• [Task objective]: Give back exactly the lines of the material below, starting with the line with "R10: 7.5k (N2, N8) -> 12k (N2, N8)" and going on through the line with "U3: TL072 -> MCP6002".

• [Provided records]:
----------------

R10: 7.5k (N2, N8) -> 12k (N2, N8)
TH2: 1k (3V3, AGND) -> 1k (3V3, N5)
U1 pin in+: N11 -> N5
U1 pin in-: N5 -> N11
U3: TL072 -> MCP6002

----------------

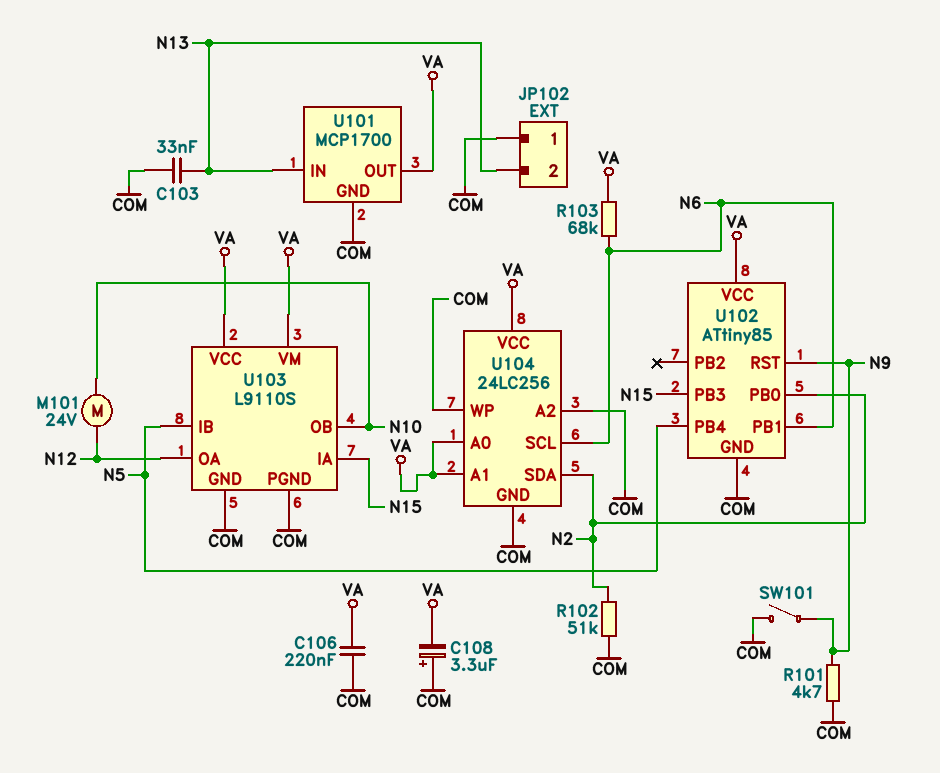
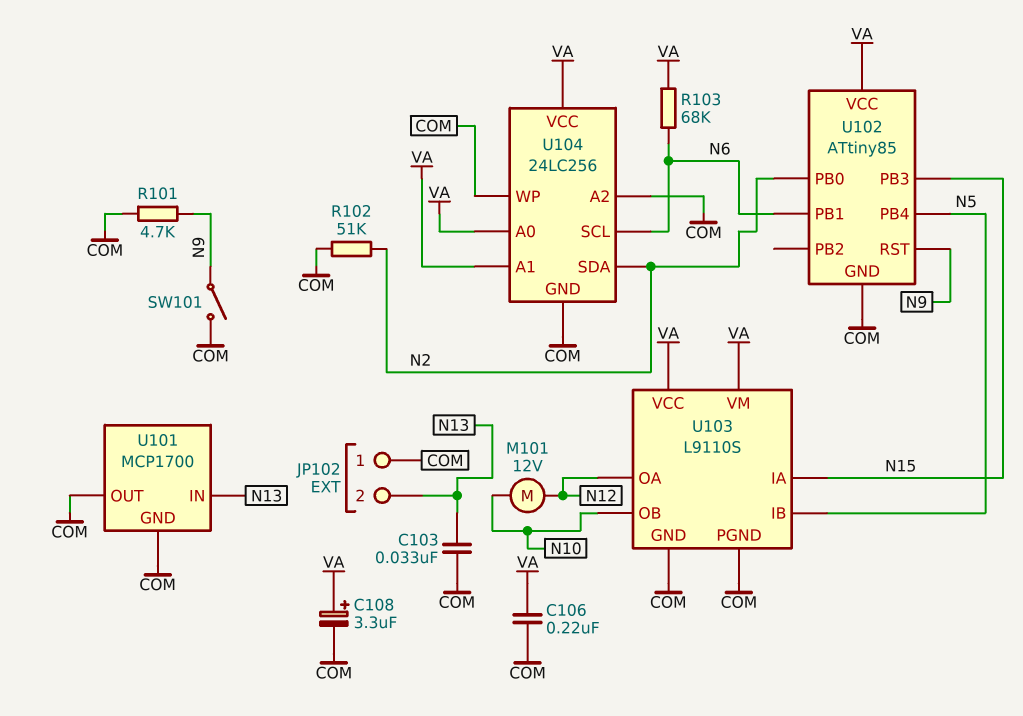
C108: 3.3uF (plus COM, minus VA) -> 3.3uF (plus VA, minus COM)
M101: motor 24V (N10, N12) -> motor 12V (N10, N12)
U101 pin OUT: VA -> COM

----------------

• [Response]:
R10: 7.5k (N2, N8) -> 12k (N2, N8)
TH2: 1k (3V3, AGND) -> 1k (3V3, N5)
U1 pin in+: N11 -> N5
U1 pin in-: N5 -> N11
U3: TL072 -> MCP6002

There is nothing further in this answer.